Work to be completed - From start to finish, set down the entries below exactly, leaving out the pictures.

__________

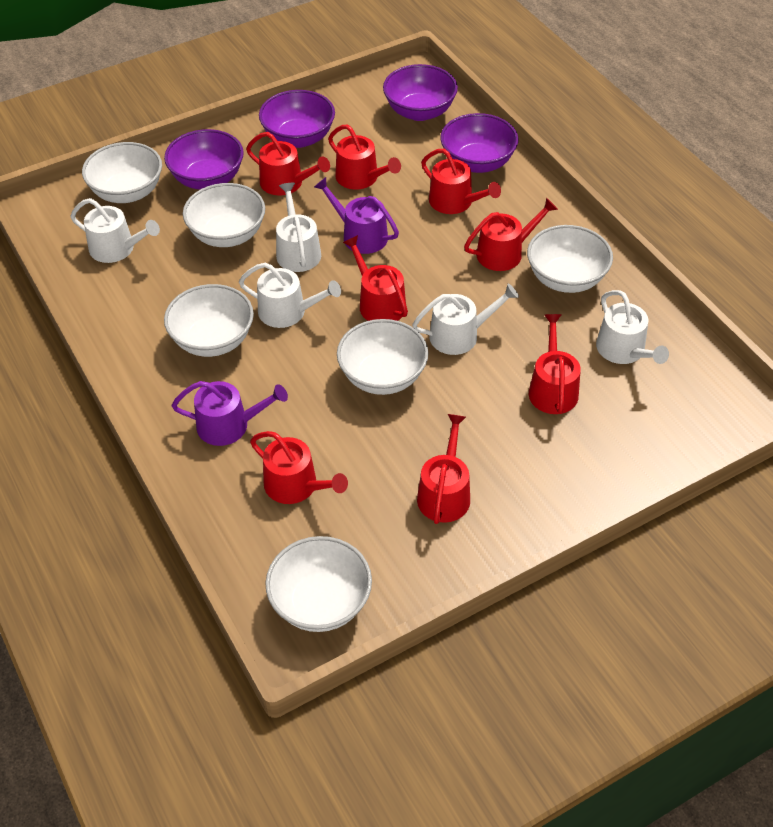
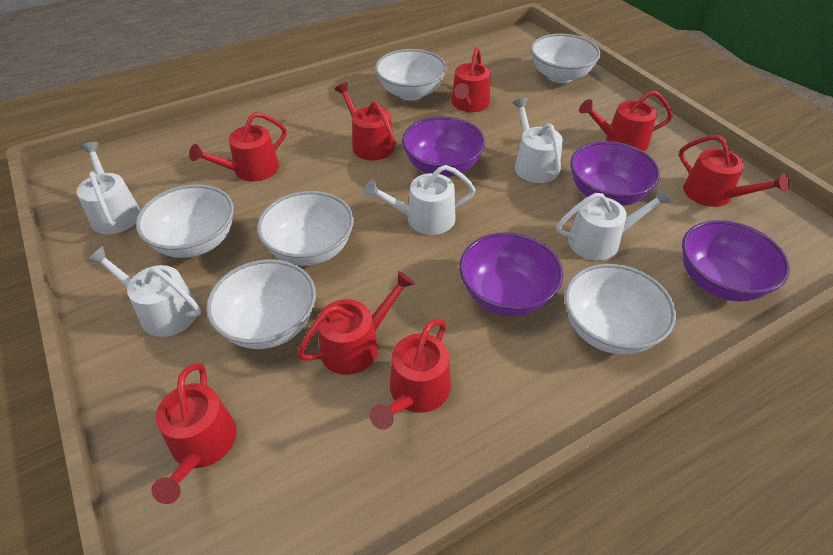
purple watering can: 2 -> 0

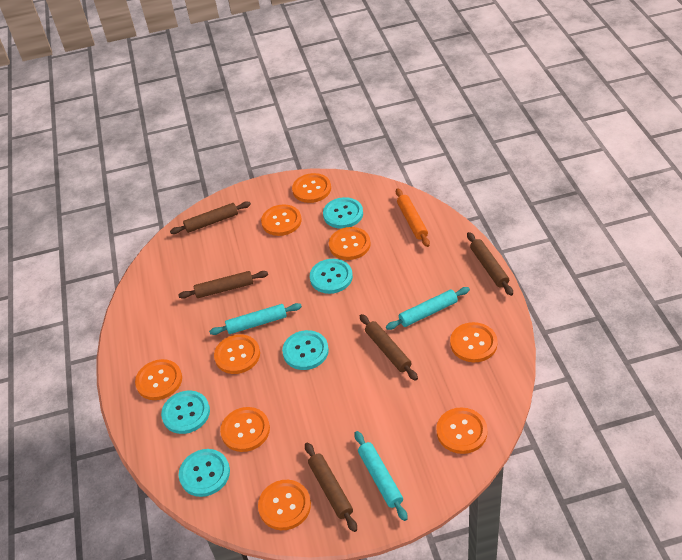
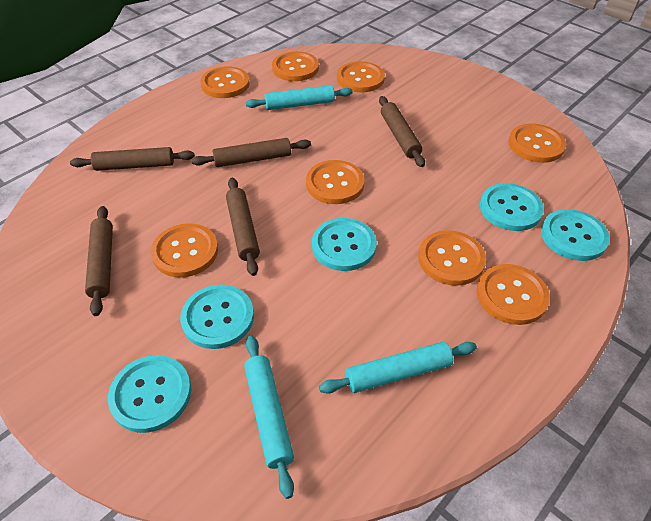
orange button: 9 -> 8
orange rolling pin: 1 -> 0

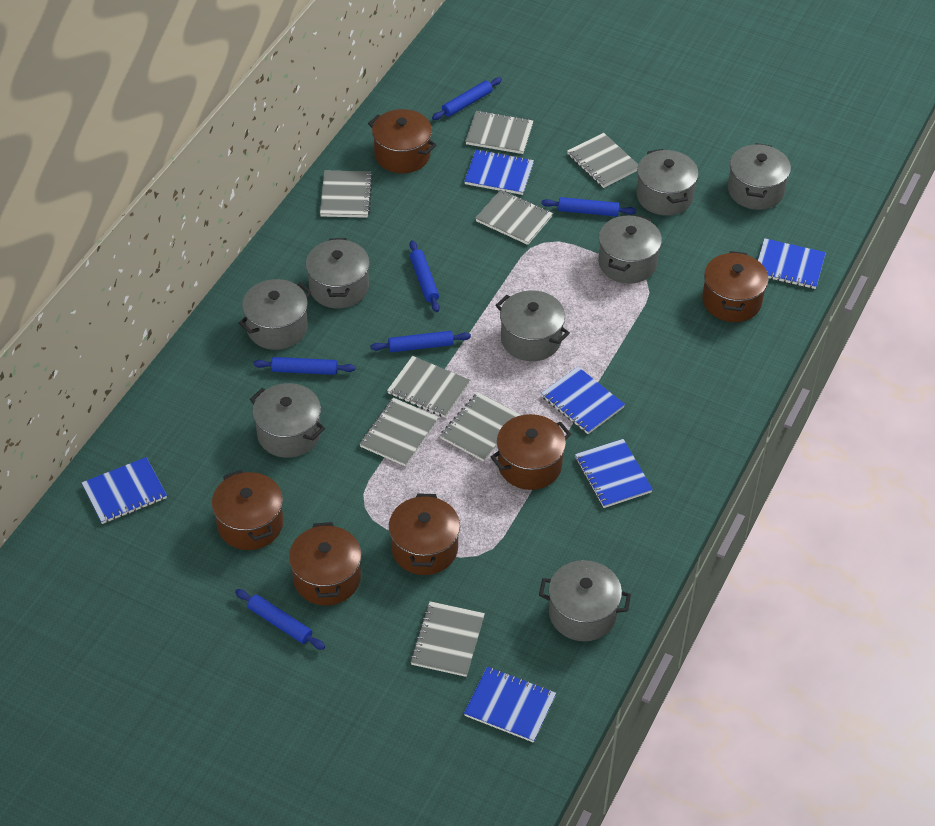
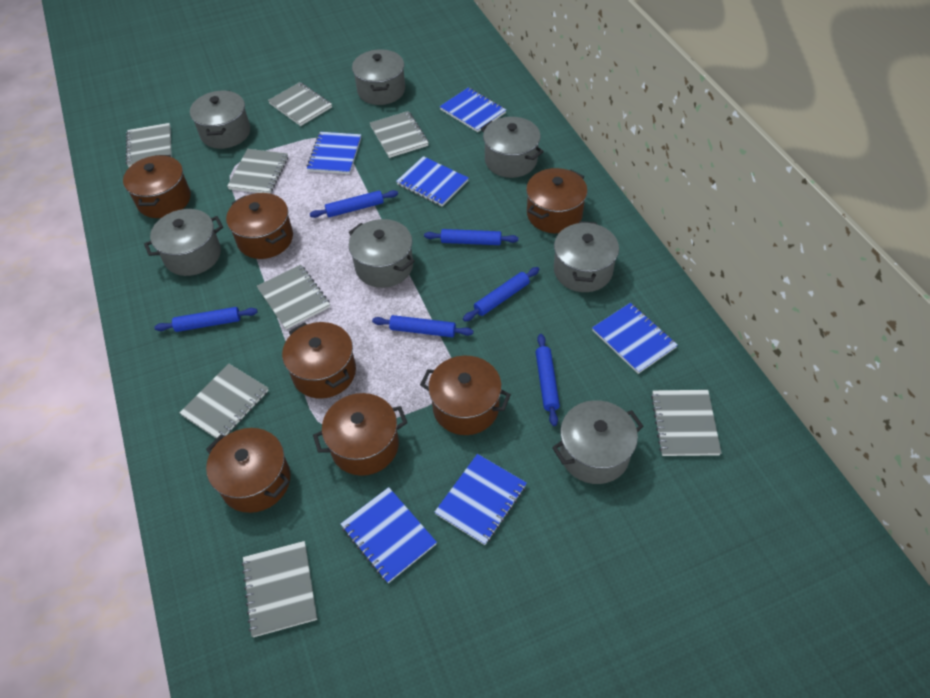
brown pot: 6 -> 7
grey pot: 8 -> 7

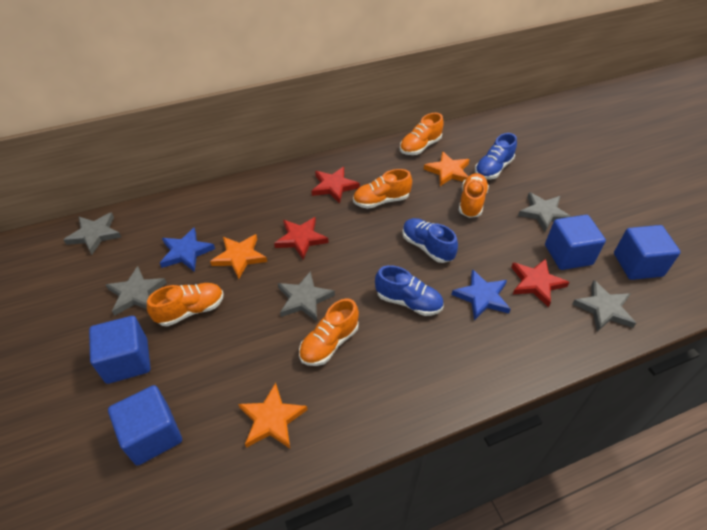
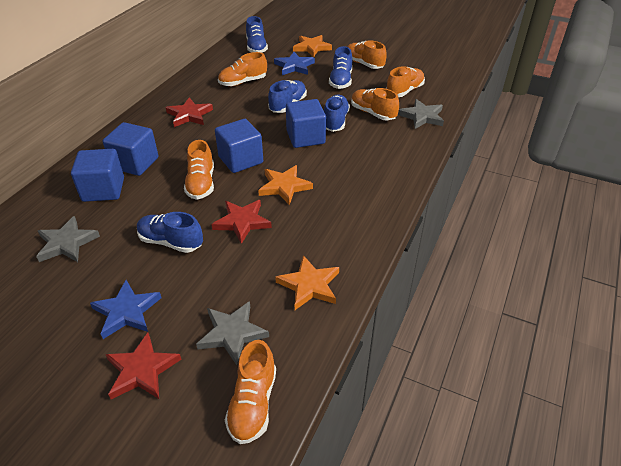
blue shoe: 3 -> 5
grey star: 5 -> 3
orange shoe: 5 -> 6

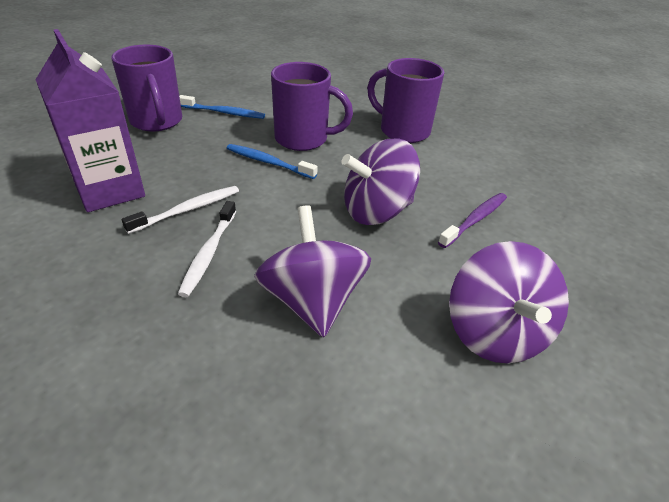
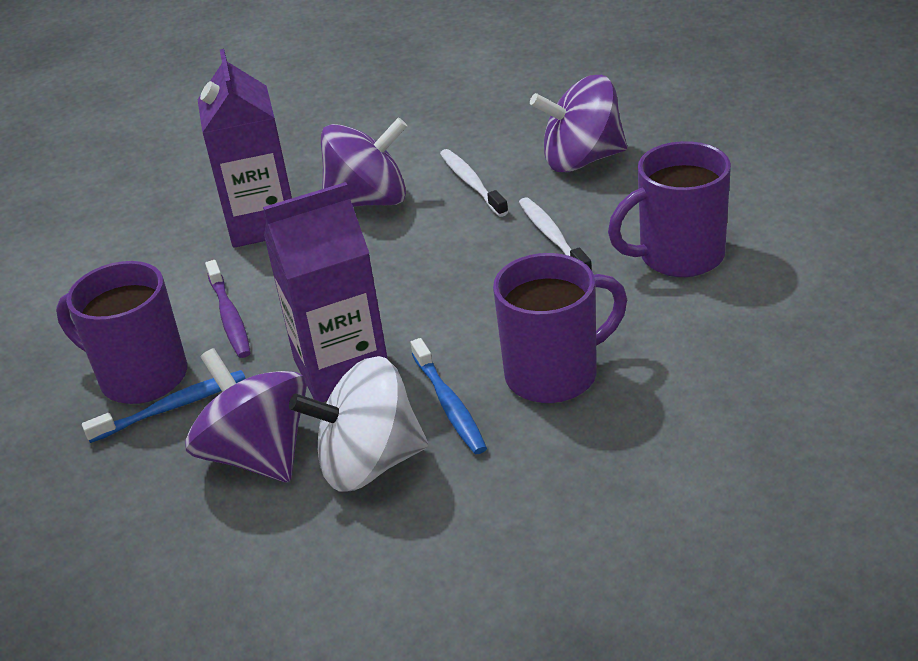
purple carton: 1 -> 2
white spinning top: 0 -> 1

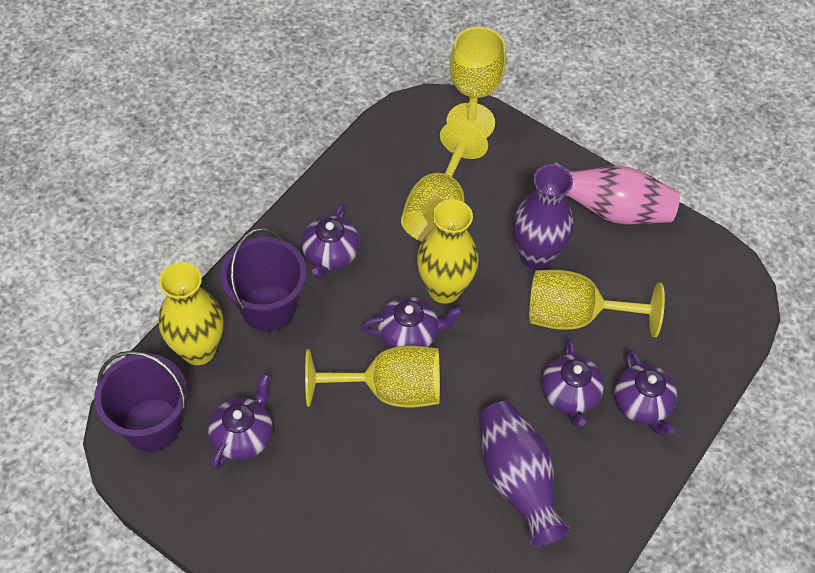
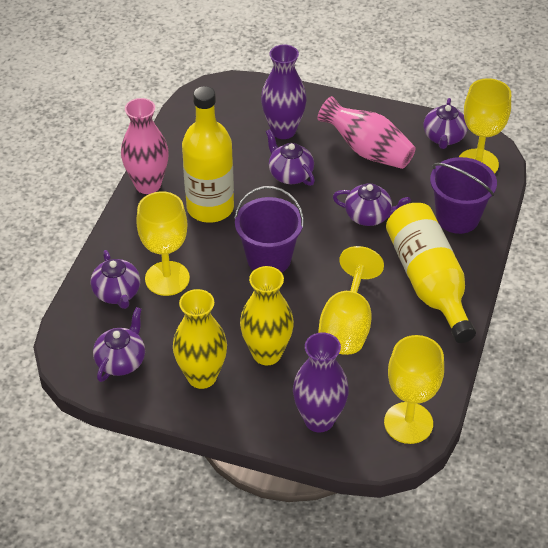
pink vase: 1 -> 2
yellow bottle: 0 -> 2

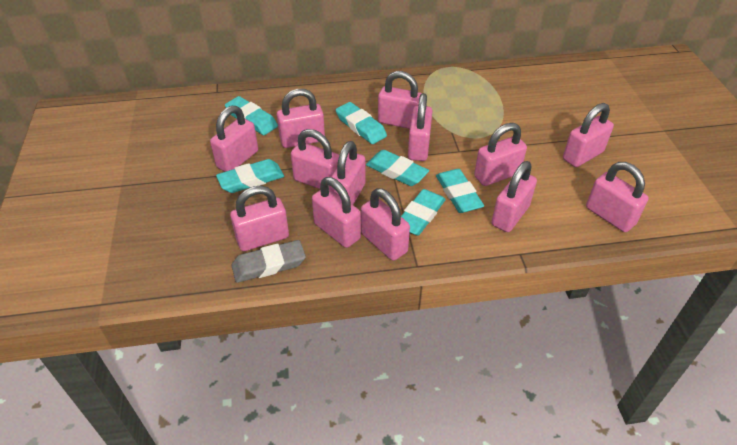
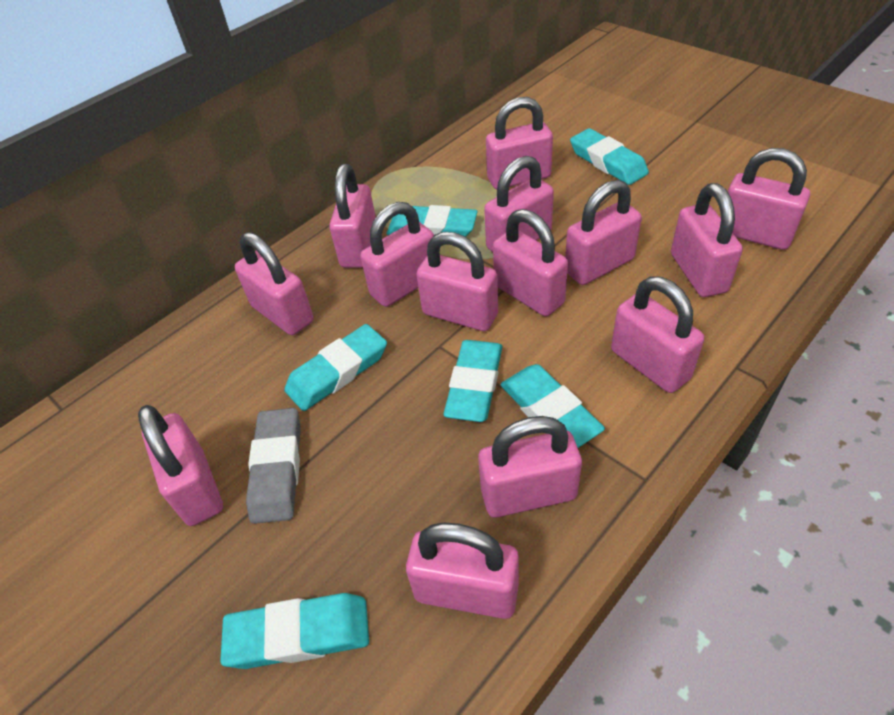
pink padlock: 13 -> 14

__________

Solution to the exercise -
purple watering can: 2 -> 0

orange button: 9 -> 8
orange rolling pin: 1 -> 0

brown pot: 6 -> 7
grey pot: 8 -> 7

blue shoe: 3 -> 5
grey star: 5 -> 3
orange shoe: 5 -> 6

purple carton: 1 -> 2
white spinning top: 0 -> 1

pink vase: 1 -> 2
yellow bottle: 0 -> 2

pink padlock: 13 -> 14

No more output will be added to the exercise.